_ACTIVITY_. Omitting the pictures, output all of the records precisely as written.

_SUPPLIED MATERIAL_.
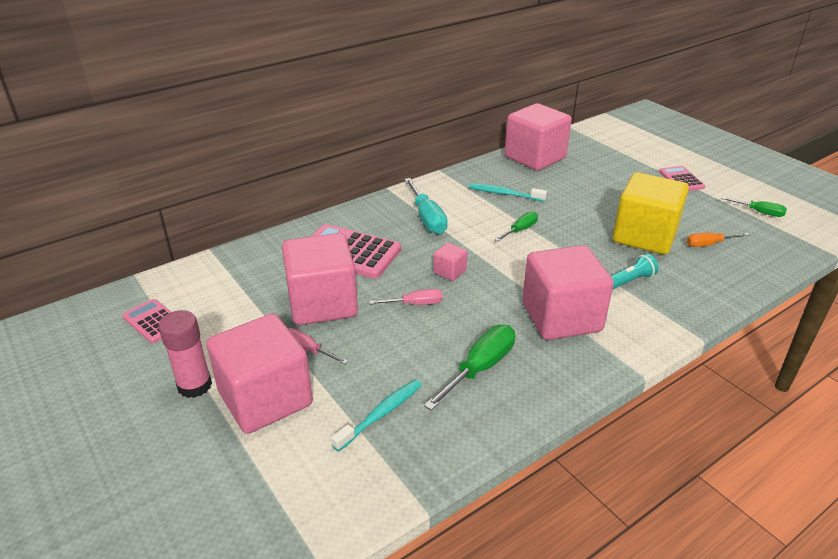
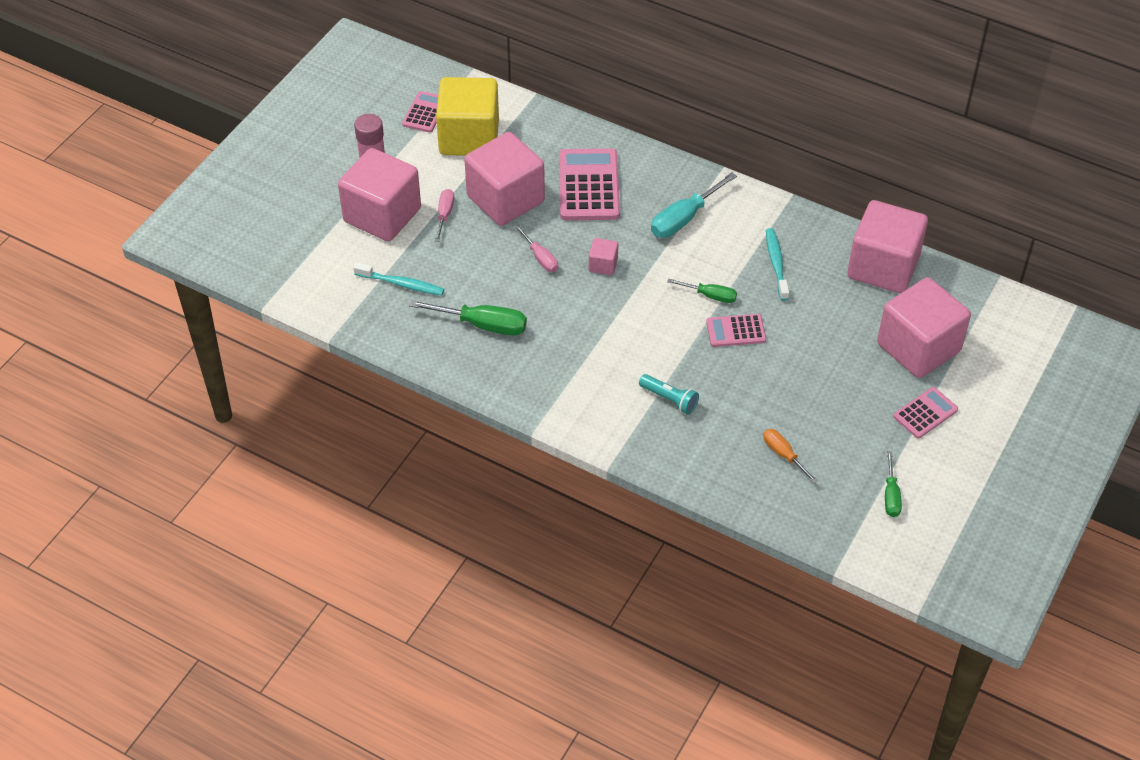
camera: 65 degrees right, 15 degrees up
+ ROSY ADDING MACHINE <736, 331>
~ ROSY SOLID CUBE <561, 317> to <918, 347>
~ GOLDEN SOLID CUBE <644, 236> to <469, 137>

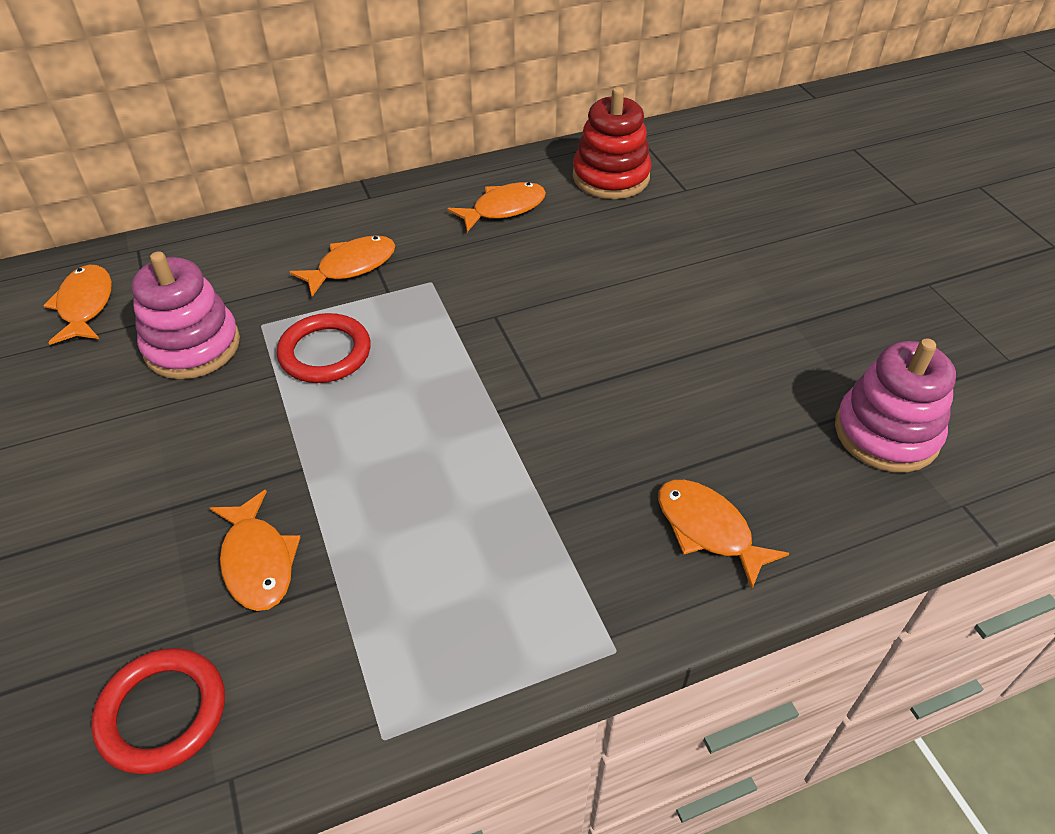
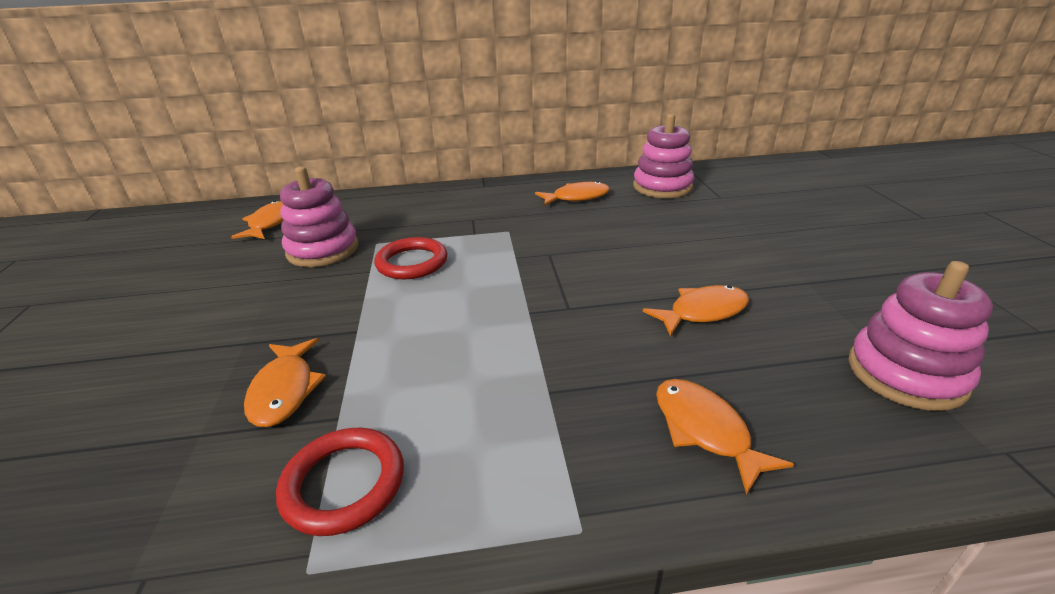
camera: 15 degrees right, 15 degrees down
~ SCARLET TORUS <162, 713> to <344, 484>
~ BRIGHT ORANGE FISH <351, 266> to <702, 312>
~ SCARLET STACKING RINGS <611, 177> to ROSY STACKING RINGS <662, 187>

_WRITTEN SOLUTION_.
camera: 65 degrees right, 15 degrees up
+ ROSY ADDING MACHINE <736, 331>
~ ROSY SOLID CUBE <561, 317> to <918, 347>
~ GOLDEN SOLID CUBE <644, 236> to <469, 137>

camera: 15 degrees right, 15 degrees down
~ SCARLET TORUS <162, 713> to <344, 484>
~ BRIGHT ORANGE FISH <351, 266> to <702, 312>
~ SCARLET STACKING RINGS <611, 177> to ROSY STACKING RINGS <662, 187>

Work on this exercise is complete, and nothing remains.